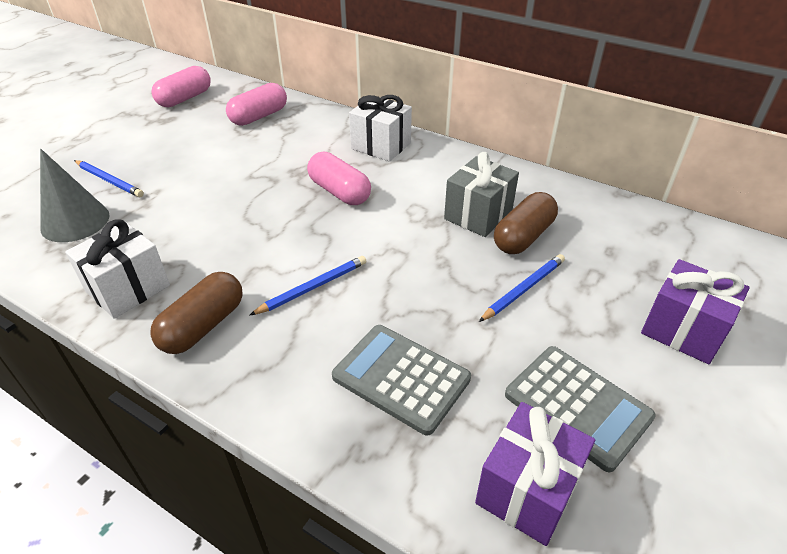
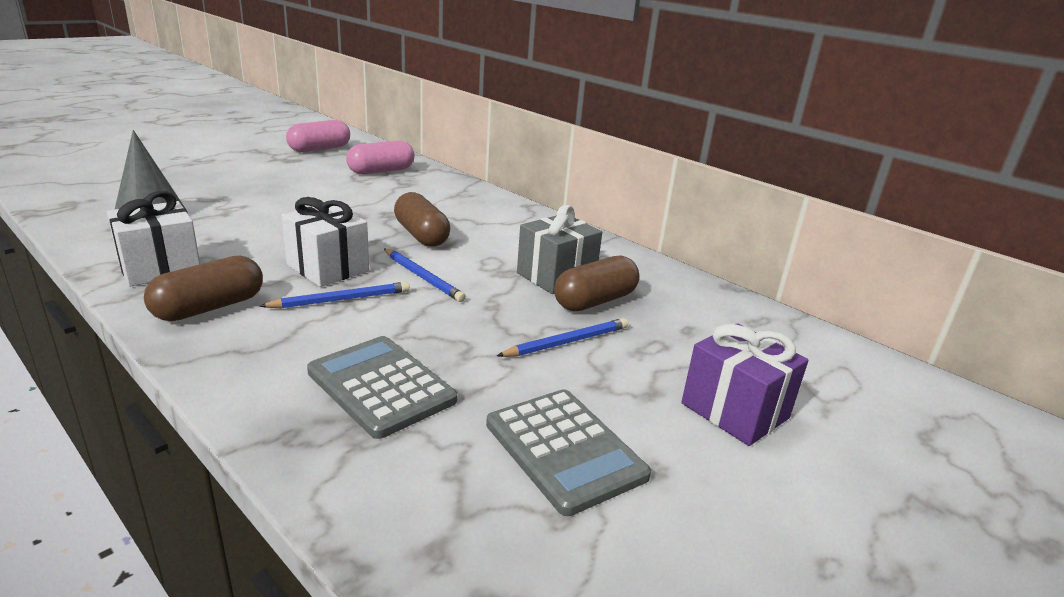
camera: 10 degrees right, 15 degrees down
(109, 180) = (204, 192): blue pencil -> blue pencil (422, 277)
(339, 192) = (421, 235): pink capsule -> brown capsule
(381, 146) = (488, 209): white gift -> white gift (328, 268)
(527, 490) = (456, 509): purple gift -> none

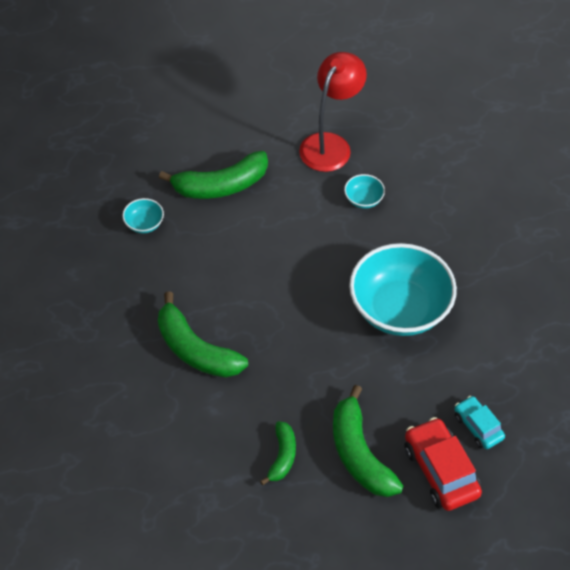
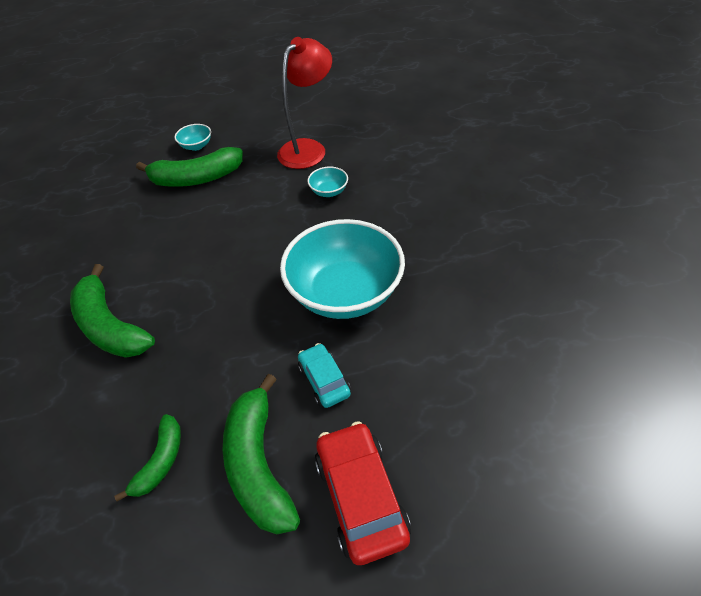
camera: 10 degrees right, 5 degrees down
(144, 224) = (112, 208): turquoise bowl -> turquoise bowl (196, 146)
(478, 427) = (419, 437): turquoise car -> turquoise car (324, 380)

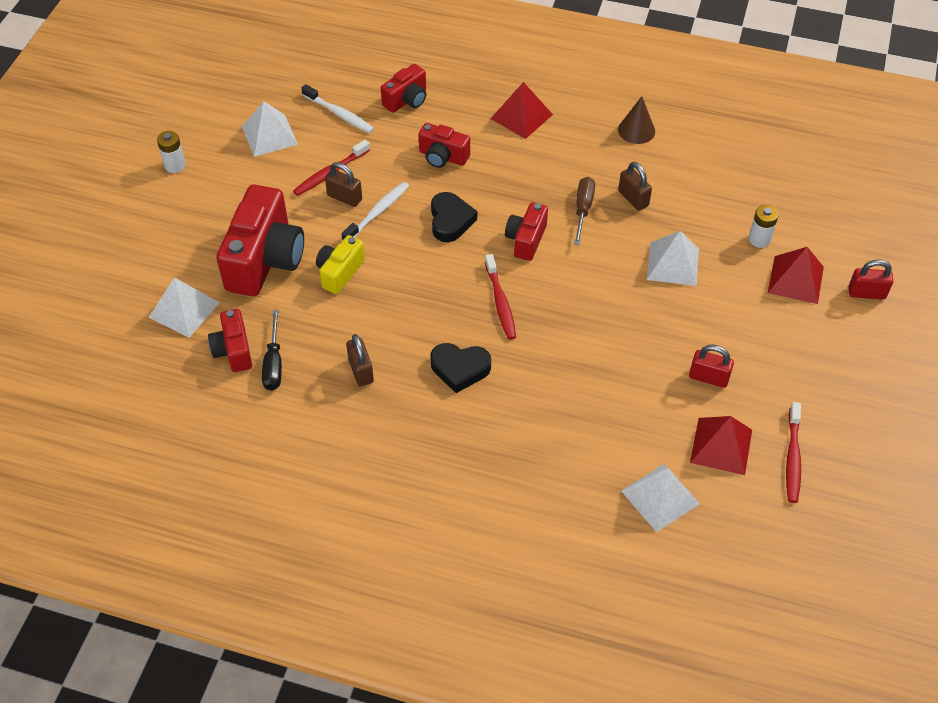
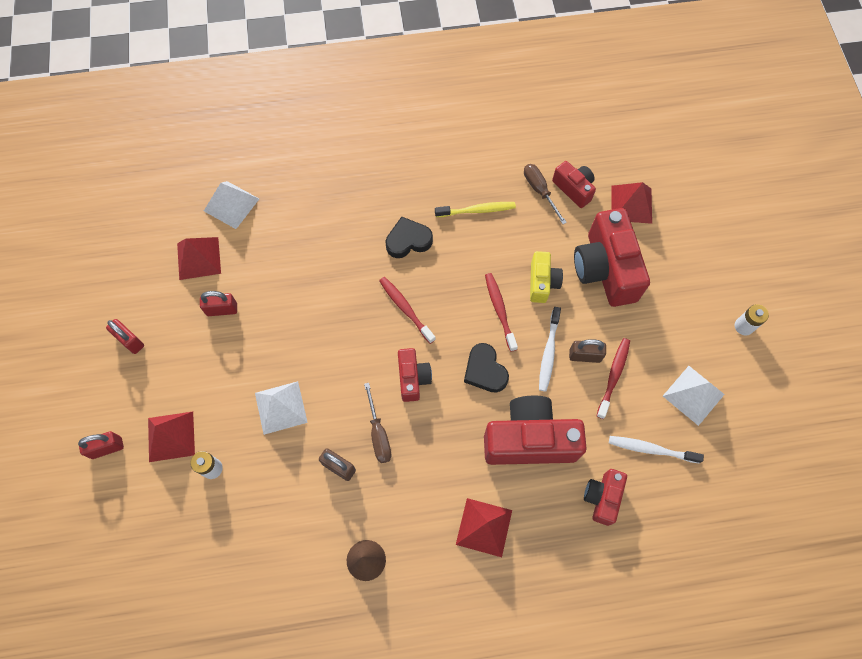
camera: 155 degrees right, 15 degrees up
(184, 310) = (631, 204): white pyramid -> red pyramid
(274, 363) = (539, 191): black screwdriver -> brown screwdriver
(361, 371) = (477, 210): brown padlock -> yellow toothbrush
(443, 157) = (529, 440): red camera -> red camera, size x1.87
(792, 457) = (145, 270): red toothbrush -> red toothbrush (499, 311)
(825, 384) = (130, 341): none -> red padlock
§
Task prompt:
From the material above, tally every line that includes the word "brown" and state the count only.

Task answer:
3